RECORDS FOR THIS EXERCISE: Begin
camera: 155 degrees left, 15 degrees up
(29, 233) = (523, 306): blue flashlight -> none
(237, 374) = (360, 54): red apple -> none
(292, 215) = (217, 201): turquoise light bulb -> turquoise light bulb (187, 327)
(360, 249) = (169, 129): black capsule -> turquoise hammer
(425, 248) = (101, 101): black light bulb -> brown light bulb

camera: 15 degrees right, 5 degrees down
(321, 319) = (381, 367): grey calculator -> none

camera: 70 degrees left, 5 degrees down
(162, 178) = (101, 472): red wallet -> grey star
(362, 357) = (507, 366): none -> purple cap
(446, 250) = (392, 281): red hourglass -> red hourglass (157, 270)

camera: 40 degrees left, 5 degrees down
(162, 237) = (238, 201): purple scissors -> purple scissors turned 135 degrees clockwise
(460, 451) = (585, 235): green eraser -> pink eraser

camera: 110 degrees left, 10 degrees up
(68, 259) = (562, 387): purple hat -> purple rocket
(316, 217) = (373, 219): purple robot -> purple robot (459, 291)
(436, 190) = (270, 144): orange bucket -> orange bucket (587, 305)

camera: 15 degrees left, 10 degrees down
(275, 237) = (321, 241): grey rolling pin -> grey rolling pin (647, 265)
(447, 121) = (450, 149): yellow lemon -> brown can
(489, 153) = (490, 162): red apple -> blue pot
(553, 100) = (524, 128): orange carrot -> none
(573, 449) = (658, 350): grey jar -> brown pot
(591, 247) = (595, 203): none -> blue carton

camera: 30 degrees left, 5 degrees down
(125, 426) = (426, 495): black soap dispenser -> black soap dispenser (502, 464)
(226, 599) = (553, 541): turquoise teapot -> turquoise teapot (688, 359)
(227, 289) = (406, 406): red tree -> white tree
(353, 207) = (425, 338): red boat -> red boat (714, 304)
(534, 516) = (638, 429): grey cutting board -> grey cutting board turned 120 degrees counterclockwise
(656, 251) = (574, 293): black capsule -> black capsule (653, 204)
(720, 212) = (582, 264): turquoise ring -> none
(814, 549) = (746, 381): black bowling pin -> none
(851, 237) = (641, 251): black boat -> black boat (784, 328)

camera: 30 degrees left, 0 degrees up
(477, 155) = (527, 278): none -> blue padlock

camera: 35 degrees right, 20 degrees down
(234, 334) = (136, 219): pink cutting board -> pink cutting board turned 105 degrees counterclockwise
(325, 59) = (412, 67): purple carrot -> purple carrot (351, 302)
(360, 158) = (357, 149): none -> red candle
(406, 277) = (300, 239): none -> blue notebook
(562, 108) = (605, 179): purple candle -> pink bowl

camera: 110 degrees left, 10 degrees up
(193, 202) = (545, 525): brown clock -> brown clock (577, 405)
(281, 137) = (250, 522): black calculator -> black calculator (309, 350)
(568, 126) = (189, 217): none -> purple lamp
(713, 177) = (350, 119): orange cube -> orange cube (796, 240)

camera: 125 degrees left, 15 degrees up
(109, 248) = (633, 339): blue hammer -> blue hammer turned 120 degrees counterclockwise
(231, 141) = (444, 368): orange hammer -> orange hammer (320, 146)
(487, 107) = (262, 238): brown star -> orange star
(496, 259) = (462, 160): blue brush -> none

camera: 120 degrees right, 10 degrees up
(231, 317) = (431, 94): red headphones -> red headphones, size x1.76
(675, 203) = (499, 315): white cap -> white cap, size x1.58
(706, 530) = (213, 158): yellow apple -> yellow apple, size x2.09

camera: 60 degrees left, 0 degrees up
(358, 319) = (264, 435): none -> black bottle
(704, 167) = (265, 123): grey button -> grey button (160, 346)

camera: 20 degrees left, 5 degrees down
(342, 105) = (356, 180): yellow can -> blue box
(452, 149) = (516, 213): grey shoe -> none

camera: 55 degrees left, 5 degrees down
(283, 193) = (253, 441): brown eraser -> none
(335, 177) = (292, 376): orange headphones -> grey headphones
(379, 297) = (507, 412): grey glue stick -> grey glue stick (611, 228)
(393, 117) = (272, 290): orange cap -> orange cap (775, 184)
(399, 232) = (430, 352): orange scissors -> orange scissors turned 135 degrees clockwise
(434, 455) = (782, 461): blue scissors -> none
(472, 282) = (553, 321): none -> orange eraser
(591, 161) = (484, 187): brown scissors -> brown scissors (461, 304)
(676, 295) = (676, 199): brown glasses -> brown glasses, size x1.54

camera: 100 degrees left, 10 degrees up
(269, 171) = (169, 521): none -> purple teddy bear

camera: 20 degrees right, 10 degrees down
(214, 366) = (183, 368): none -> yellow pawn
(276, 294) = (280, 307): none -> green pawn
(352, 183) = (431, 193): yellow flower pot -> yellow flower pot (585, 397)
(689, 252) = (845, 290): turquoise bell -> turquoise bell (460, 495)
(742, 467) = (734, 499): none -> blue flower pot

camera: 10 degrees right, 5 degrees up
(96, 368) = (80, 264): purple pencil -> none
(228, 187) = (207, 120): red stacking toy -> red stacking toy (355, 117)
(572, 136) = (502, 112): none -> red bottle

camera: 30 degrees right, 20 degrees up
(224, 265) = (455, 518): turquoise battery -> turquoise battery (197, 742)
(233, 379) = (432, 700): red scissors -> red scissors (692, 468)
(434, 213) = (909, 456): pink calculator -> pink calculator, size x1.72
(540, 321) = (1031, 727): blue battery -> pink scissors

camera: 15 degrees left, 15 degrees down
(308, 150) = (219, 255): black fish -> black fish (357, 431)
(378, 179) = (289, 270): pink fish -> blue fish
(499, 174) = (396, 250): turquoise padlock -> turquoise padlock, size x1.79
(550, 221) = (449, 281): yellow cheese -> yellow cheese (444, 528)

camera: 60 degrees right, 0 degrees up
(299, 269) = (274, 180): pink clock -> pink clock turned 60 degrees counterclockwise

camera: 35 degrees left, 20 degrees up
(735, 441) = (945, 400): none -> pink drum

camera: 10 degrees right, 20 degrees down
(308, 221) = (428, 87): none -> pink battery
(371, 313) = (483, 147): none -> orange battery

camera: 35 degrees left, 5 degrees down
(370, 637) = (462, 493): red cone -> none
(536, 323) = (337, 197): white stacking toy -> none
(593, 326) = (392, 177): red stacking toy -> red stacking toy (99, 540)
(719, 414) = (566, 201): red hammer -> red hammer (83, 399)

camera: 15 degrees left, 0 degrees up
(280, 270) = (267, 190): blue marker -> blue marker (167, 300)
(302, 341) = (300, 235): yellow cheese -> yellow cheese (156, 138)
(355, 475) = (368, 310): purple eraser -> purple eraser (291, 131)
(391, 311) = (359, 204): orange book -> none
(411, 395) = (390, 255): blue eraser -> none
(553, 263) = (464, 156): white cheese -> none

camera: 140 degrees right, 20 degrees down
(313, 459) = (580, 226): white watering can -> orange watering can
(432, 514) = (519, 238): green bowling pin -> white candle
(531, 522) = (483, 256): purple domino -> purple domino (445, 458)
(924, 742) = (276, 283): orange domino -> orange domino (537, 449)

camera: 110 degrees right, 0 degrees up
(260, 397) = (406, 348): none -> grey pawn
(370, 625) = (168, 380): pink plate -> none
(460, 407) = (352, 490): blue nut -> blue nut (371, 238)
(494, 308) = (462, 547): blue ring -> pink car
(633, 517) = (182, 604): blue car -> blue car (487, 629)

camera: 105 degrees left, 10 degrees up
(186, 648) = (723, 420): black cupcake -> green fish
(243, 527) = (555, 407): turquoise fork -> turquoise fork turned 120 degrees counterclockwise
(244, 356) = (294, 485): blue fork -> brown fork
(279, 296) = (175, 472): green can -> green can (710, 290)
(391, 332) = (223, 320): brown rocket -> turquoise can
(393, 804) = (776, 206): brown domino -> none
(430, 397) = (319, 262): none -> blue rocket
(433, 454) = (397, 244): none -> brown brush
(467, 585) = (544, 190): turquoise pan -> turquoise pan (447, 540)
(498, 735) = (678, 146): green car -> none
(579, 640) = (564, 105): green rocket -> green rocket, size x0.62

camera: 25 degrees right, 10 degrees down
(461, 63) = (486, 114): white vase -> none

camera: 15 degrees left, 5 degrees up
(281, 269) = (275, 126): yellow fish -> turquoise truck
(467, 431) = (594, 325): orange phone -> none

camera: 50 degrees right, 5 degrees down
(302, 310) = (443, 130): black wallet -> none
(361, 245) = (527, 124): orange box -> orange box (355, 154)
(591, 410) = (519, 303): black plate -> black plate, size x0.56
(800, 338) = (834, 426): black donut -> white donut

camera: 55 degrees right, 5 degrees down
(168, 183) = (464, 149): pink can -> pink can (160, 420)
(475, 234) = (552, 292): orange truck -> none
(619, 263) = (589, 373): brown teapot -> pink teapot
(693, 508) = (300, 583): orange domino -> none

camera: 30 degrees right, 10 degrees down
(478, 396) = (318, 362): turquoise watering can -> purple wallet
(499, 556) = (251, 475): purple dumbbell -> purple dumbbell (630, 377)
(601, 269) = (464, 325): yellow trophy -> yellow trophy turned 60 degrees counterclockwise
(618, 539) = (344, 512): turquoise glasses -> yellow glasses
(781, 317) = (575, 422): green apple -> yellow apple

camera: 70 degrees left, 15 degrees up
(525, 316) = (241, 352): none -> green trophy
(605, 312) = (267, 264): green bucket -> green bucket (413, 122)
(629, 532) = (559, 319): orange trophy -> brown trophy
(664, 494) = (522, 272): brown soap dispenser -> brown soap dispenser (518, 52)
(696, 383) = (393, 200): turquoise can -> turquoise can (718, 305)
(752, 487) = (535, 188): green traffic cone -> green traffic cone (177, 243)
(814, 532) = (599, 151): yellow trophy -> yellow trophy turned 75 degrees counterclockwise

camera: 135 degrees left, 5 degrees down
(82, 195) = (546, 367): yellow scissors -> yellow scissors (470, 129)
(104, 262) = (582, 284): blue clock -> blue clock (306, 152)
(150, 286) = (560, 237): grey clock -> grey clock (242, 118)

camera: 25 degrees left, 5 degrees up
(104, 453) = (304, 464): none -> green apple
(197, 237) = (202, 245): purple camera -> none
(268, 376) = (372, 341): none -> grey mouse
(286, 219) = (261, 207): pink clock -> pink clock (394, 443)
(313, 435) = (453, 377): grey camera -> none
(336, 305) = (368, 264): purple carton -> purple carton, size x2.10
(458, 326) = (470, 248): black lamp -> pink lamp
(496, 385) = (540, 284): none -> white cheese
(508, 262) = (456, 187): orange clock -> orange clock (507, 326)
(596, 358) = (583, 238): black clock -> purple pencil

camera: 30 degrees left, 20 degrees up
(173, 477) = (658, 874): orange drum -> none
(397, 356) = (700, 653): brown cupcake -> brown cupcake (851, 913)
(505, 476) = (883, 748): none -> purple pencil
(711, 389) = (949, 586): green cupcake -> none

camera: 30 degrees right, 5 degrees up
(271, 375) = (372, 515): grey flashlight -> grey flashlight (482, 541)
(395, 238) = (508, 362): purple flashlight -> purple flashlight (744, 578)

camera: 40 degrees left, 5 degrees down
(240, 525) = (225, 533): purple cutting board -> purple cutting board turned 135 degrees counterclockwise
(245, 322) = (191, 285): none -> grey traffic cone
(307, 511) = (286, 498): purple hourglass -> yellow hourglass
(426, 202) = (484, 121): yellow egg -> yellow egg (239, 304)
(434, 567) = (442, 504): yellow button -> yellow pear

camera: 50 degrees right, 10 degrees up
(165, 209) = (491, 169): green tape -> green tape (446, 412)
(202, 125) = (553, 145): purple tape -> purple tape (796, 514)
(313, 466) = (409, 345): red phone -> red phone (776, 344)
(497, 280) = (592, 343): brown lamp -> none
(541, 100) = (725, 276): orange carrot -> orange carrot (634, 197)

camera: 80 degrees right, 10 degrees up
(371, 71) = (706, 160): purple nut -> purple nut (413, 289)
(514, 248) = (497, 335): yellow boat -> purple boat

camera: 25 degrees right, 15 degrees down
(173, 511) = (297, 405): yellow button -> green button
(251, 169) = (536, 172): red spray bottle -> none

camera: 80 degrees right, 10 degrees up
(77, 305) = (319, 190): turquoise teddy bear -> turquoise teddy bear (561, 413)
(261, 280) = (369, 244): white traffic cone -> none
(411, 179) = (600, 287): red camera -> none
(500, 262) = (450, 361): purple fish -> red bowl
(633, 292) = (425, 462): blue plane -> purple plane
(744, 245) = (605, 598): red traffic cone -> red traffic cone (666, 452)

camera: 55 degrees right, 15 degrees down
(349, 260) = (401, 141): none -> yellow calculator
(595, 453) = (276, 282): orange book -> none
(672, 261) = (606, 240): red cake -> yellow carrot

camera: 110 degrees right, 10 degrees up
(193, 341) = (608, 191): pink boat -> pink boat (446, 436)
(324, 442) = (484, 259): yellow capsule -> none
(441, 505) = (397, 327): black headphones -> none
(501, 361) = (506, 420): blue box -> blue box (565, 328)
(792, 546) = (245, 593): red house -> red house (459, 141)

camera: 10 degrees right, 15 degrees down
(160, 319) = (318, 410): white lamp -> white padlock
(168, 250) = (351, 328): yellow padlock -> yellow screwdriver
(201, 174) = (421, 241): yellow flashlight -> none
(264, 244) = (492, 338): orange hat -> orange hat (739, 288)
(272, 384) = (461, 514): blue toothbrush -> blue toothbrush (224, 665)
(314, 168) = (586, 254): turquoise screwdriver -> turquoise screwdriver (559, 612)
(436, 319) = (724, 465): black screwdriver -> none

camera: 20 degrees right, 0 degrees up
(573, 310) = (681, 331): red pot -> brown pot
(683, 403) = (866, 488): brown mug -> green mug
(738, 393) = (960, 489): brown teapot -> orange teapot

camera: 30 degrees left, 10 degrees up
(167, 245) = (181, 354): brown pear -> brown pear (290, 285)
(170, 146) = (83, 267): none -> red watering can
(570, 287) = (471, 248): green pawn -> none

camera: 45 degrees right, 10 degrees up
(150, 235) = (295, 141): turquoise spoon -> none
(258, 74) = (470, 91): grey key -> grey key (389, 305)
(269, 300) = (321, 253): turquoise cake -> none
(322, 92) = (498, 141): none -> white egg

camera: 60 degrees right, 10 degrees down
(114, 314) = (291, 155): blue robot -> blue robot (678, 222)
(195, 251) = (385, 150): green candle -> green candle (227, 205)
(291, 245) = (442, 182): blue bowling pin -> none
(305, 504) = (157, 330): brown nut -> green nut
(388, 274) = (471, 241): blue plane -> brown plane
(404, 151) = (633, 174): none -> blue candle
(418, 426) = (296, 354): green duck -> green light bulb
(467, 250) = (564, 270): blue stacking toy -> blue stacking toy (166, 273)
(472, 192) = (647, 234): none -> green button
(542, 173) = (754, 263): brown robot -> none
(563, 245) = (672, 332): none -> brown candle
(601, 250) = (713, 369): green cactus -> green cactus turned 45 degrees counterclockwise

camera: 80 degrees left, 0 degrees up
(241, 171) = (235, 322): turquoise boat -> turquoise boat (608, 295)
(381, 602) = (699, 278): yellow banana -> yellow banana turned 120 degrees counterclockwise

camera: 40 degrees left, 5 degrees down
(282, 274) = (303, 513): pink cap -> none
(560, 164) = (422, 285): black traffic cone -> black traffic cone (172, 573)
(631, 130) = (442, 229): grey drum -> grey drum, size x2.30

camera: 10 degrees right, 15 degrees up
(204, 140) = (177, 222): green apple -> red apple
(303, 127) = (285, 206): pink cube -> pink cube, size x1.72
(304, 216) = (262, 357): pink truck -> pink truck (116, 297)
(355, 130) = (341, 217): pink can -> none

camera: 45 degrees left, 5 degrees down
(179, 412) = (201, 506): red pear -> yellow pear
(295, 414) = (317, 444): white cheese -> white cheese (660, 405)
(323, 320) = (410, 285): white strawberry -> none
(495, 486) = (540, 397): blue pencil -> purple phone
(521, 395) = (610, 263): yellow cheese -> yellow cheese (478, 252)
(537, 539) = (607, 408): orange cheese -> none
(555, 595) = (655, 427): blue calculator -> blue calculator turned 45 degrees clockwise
RECORDS FOR THIS EXERCISE: End
The job here is to find each line above with the word "scissors" and copy it.

(162, 237) = (238, 201): purple scissors -> purple scissors turned 135 degrees clockwise
(399, 232) = (430, 352): orange scissors -> orange scissors turned 135 degrees clockwise
(434, 455) = (782, 461): blue scissors -> none
(591, 161) = (484, 187): brown scissors -> brown scissors (461, 304)
(233, 379) = (432, 700): red scissors -> red scissors (692, 468)
(540, 321) = (1031, 727): blue battery -> pink scissors
(82, 195) = (546, 367): yellow scissors -> yellow scissors (470, 129)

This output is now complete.